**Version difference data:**
☆ ☆ ☆ ☆ ☆
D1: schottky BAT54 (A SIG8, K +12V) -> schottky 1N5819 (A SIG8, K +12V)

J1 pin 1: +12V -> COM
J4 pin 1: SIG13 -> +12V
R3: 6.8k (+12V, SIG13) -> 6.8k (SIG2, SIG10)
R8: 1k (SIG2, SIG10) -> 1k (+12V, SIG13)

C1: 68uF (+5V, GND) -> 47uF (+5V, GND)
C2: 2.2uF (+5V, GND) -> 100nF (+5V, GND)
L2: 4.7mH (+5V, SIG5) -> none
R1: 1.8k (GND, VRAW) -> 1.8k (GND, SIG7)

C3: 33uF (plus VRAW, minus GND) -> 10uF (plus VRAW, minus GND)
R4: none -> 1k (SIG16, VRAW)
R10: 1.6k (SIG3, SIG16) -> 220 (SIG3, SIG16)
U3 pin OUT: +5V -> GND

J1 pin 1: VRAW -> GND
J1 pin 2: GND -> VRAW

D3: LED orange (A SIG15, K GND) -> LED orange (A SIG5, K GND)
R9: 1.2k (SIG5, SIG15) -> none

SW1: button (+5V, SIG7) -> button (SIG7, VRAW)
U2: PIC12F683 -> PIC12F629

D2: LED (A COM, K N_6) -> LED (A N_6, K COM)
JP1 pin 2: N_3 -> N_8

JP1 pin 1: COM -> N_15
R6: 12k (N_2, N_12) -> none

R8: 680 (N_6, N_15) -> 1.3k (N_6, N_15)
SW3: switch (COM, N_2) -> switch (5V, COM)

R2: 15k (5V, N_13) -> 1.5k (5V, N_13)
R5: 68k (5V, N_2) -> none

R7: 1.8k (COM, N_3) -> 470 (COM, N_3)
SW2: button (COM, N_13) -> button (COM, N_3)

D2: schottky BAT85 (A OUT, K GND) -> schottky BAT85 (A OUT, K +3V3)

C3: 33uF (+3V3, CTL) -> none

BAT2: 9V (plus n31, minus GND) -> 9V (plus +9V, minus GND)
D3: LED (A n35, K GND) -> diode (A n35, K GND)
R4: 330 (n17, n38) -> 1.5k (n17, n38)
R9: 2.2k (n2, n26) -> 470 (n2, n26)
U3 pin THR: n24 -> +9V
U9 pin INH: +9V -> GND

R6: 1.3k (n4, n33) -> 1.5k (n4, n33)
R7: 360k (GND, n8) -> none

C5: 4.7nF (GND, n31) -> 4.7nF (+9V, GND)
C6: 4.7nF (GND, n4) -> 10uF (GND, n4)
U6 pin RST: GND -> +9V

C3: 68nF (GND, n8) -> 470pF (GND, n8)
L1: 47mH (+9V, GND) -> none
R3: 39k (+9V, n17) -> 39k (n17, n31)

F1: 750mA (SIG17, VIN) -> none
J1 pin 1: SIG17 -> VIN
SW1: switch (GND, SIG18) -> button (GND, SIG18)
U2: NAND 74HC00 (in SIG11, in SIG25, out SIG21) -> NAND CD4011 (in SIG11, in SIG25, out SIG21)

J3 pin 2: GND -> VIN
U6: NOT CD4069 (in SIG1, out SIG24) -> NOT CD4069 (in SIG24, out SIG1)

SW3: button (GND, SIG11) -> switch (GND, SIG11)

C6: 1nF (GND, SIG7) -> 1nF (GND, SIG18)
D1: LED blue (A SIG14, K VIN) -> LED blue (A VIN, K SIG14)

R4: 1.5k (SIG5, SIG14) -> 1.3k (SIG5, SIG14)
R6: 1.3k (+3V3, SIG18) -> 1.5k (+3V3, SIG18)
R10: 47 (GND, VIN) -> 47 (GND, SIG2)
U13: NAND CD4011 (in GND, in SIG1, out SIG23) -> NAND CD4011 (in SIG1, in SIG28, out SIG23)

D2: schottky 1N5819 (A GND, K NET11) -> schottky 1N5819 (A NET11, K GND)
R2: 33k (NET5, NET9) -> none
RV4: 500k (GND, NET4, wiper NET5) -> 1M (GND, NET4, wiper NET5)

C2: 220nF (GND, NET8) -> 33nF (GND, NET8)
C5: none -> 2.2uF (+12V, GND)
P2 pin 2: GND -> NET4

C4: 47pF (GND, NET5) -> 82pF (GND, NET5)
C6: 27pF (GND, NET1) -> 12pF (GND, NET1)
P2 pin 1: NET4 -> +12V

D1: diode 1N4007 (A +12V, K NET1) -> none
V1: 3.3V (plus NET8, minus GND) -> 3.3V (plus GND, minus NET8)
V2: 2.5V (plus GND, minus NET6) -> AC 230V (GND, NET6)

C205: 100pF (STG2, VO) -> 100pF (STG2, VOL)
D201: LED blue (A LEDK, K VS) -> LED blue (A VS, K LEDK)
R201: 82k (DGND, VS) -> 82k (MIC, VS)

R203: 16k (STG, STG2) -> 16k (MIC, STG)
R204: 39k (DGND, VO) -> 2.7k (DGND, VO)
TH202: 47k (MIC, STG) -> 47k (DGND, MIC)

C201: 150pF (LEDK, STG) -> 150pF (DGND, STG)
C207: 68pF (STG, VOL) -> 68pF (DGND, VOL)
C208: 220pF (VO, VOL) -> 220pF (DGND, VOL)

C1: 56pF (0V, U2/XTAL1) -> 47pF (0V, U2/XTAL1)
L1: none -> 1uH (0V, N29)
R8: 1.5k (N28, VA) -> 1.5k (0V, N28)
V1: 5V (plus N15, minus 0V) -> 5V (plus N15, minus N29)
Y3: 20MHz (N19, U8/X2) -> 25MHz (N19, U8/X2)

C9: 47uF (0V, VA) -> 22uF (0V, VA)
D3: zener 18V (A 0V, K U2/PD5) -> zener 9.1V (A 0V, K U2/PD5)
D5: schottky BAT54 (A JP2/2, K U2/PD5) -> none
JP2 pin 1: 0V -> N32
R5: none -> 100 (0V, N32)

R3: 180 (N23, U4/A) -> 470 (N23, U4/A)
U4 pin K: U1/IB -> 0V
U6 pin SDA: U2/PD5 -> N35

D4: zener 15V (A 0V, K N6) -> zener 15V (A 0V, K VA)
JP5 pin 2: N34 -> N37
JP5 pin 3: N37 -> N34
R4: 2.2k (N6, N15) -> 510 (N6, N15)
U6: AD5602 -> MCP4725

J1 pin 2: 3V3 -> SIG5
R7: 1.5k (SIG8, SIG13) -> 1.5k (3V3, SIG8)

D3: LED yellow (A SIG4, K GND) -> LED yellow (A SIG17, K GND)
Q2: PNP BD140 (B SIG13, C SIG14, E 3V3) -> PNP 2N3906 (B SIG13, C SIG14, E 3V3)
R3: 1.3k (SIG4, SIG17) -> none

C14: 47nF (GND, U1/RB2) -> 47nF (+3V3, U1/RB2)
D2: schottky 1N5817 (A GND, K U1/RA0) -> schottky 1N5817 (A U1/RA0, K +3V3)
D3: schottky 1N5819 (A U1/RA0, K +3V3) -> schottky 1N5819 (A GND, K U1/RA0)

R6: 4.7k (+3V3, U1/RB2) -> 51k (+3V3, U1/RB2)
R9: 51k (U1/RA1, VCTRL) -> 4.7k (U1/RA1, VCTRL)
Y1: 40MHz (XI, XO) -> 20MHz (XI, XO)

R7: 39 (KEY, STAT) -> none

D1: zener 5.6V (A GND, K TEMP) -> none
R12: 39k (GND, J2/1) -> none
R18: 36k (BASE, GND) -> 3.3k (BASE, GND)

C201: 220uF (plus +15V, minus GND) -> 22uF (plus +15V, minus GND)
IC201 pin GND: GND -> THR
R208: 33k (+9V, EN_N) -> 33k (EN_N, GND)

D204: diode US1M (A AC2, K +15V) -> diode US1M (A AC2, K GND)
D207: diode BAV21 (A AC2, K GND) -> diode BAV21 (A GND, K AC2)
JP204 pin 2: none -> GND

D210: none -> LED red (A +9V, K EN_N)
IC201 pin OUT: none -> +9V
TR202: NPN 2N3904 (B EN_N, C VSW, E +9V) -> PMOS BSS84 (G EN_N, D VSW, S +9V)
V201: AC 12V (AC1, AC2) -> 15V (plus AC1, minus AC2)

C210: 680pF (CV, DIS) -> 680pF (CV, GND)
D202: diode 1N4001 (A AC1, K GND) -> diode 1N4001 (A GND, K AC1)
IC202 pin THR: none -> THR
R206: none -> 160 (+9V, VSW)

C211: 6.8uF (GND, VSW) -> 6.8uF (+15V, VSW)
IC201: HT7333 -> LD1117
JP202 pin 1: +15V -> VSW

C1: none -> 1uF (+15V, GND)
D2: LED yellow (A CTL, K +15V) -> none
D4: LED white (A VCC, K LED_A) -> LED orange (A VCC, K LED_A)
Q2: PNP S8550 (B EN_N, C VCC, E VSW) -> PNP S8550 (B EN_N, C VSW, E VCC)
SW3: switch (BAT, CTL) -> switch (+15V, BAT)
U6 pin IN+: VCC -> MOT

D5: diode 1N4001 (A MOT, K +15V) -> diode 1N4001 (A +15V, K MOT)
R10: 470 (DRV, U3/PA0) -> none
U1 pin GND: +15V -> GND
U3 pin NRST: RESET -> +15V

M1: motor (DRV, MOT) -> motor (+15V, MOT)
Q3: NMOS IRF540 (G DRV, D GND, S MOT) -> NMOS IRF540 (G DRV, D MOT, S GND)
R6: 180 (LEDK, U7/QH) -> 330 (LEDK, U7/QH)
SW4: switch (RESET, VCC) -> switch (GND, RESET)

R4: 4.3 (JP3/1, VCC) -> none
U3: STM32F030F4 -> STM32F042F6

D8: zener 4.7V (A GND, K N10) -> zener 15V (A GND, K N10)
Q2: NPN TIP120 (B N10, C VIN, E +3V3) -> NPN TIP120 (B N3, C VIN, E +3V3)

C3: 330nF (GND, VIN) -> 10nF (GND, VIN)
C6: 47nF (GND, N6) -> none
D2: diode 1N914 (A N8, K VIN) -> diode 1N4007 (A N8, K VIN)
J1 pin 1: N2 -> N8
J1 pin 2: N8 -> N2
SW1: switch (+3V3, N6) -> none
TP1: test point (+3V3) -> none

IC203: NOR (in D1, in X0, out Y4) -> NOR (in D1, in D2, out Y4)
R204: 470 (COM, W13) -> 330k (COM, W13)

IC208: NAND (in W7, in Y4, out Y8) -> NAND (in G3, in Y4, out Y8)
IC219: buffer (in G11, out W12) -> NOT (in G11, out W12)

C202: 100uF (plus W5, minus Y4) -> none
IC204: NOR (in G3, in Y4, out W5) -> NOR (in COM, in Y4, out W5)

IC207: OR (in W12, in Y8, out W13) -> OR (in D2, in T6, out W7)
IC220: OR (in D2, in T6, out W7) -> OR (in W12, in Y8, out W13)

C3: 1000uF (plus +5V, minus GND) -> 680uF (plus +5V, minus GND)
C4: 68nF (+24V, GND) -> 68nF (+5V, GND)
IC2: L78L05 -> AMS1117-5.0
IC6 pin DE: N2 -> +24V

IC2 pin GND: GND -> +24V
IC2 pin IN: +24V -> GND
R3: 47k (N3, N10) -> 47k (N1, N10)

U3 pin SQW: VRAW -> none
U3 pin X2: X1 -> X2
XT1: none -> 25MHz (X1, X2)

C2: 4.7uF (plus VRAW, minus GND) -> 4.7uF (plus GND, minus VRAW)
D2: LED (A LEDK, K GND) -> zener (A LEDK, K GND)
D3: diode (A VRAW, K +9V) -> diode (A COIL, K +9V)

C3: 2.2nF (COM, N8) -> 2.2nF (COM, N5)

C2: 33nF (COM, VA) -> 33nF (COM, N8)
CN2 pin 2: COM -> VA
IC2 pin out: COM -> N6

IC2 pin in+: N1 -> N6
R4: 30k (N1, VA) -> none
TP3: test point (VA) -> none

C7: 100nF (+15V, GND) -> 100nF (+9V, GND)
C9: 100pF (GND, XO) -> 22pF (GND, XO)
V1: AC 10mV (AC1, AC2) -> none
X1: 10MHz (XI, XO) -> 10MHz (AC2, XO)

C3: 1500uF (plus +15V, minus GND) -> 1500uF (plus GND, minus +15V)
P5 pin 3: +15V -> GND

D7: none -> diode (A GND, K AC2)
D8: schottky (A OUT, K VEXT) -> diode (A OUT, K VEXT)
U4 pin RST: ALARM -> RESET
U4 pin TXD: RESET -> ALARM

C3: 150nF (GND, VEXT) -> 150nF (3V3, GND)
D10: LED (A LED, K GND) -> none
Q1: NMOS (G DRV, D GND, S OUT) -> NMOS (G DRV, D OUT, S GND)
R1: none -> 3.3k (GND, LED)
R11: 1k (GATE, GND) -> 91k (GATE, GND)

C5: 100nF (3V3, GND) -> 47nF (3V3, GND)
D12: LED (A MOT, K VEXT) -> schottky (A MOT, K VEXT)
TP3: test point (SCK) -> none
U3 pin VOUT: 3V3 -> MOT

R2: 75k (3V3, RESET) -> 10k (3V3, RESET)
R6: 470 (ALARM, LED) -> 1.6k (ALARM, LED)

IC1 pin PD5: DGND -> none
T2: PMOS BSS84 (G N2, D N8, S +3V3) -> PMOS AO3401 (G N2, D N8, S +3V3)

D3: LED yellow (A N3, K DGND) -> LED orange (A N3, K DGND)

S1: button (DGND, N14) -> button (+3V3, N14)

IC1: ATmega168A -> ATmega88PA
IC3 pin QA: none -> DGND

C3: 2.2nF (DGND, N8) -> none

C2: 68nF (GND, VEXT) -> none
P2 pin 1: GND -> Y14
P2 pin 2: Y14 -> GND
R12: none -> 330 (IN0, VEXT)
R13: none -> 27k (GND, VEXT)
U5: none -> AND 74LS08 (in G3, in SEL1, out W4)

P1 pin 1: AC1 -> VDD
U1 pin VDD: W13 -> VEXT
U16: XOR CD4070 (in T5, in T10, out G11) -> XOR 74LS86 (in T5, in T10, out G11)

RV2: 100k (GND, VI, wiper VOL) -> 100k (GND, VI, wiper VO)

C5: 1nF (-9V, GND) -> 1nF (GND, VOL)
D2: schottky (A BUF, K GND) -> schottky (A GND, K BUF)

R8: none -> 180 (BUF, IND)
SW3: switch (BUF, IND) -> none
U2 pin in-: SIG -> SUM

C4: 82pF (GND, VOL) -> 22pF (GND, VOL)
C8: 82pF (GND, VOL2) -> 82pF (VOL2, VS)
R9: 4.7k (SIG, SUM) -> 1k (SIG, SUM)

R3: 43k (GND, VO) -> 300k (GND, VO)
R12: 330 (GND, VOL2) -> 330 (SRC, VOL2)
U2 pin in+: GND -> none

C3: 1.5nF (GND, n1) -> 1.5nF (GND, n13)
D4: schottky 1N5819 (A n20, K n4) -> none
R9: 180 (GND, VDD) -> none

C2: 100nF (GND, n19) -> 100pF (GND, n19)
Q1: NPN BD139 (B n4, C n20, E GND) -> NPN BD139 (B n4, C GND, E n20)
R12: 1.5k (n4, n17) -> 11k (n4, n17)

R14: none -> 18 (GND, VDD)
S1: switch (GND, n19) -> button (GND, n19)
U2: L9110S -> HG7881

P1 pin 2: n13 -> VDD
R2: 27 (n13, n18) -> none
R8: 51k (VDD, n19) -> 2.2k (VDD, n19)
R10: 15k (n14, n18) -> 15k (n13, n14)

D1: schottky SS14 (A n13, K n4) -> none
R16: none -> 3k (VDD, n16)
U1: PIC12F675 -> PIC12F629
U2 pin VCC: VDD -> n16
☆ ☆ ☆ ☆ ☆
**Aim of the exercise:** Only the number should be given: the count of lines in the entries that contain the string "orange".

**Output for this task:** 3